* _Task input_
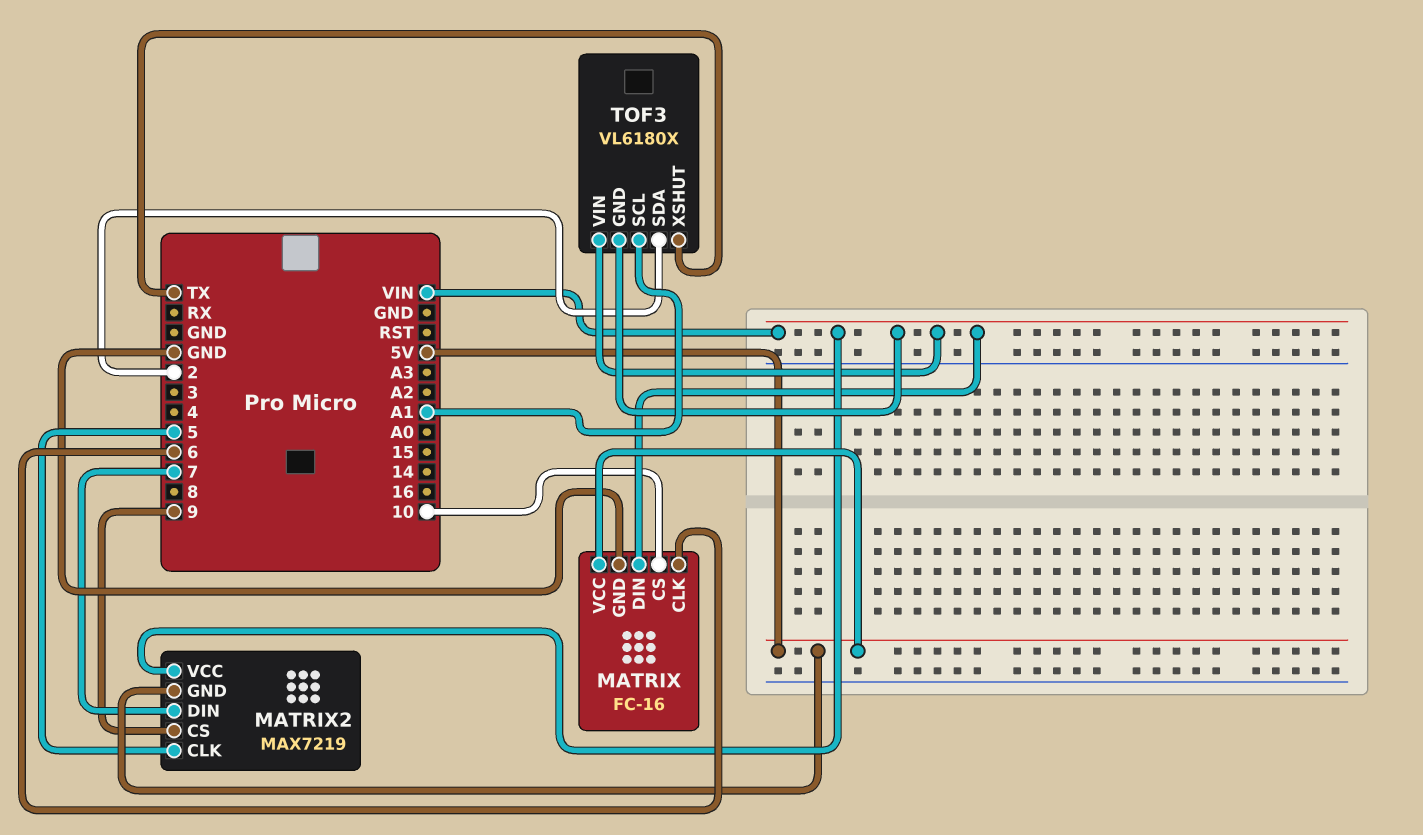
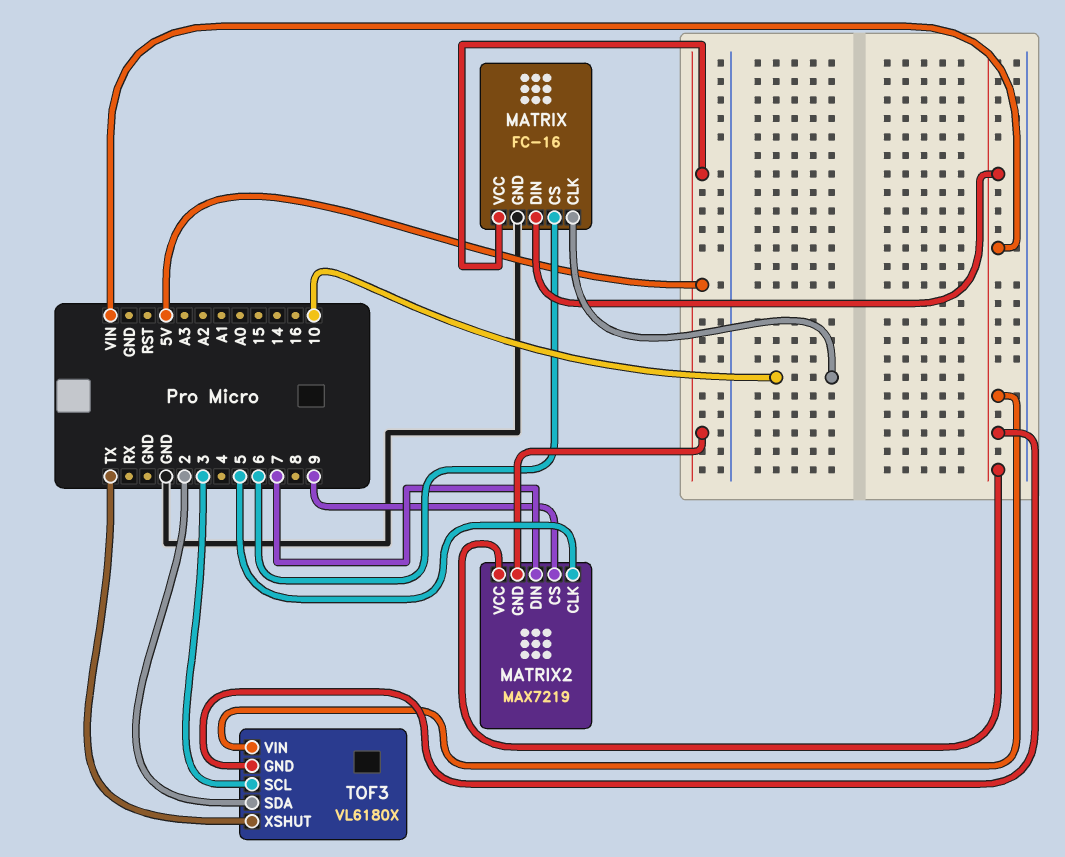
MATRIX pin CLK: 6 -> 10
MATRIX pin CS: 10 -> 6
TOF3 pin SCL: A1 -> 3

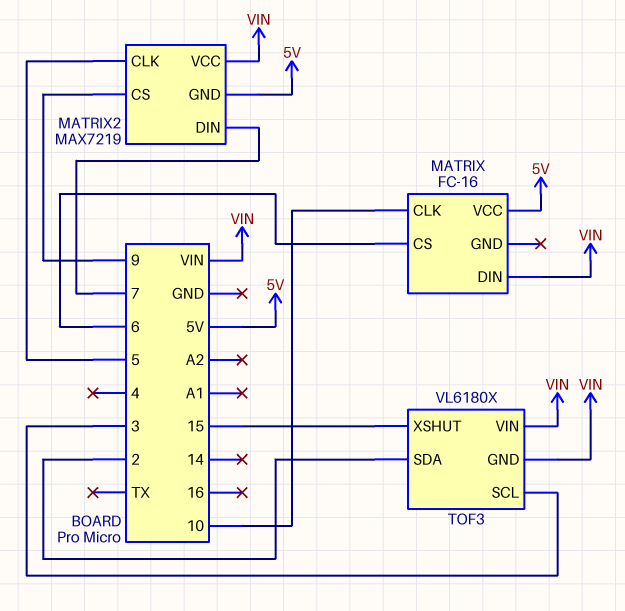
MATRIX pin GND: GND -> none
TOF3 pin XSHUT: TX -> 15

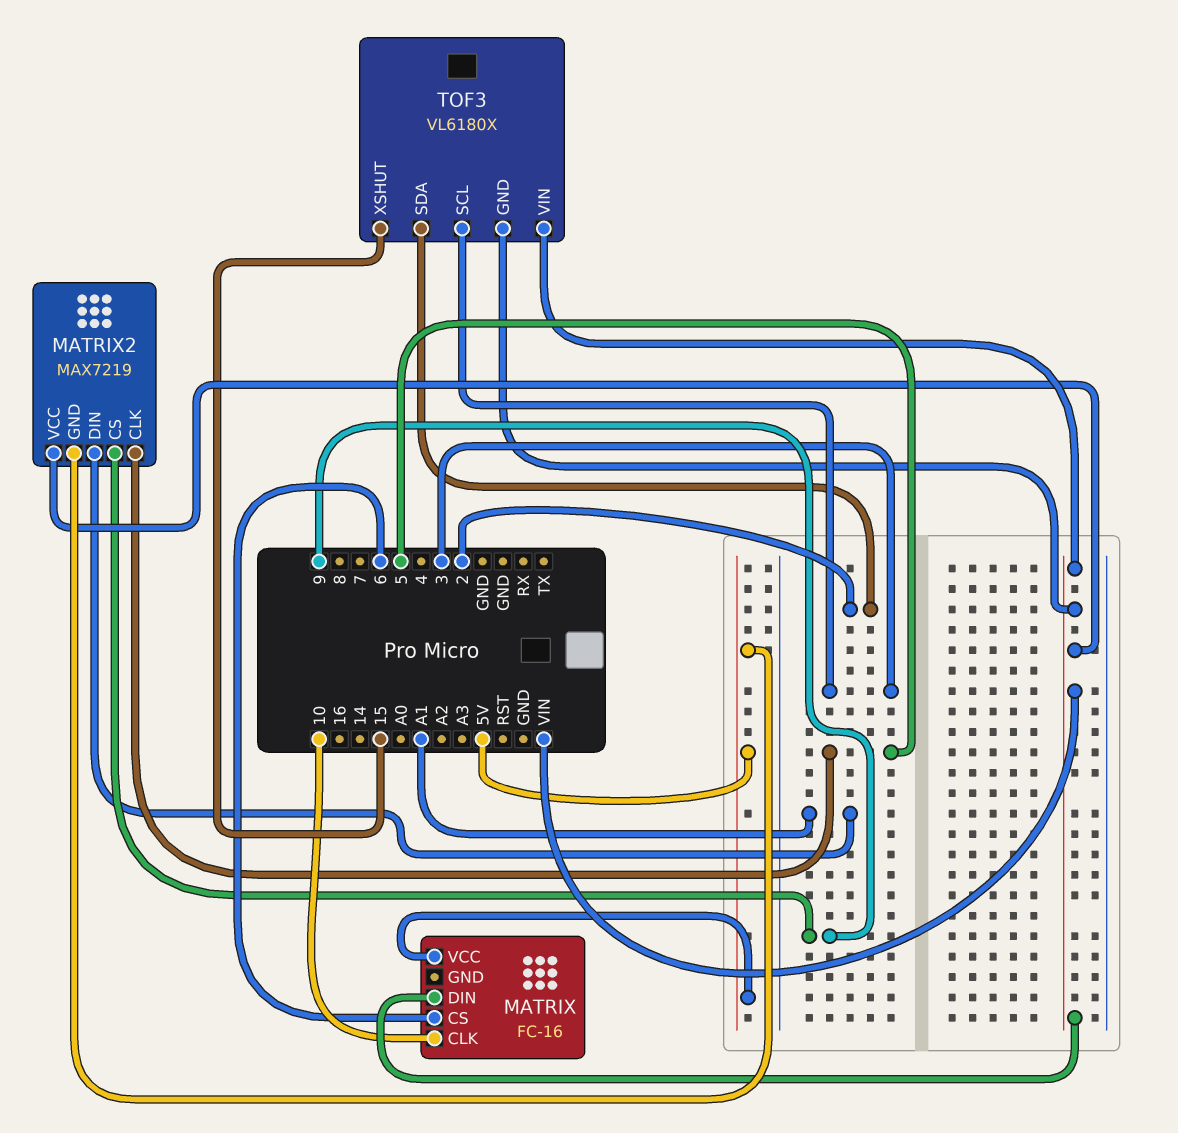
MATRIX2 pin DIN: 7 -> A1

* _Work task_
Copy each line of the listing exactly, skipping any picture.

* _Response area_
MATRIX pin CLK: 6 -> 10
MATRIX pin CS: 10 -> 6
TOF3 pin SCL: A1 -> 3

MATRIX pin GND: GND -> none
TOF3 pin XSHUT: TX -> 15

MATRIX2 pin DIN: 7 -> A1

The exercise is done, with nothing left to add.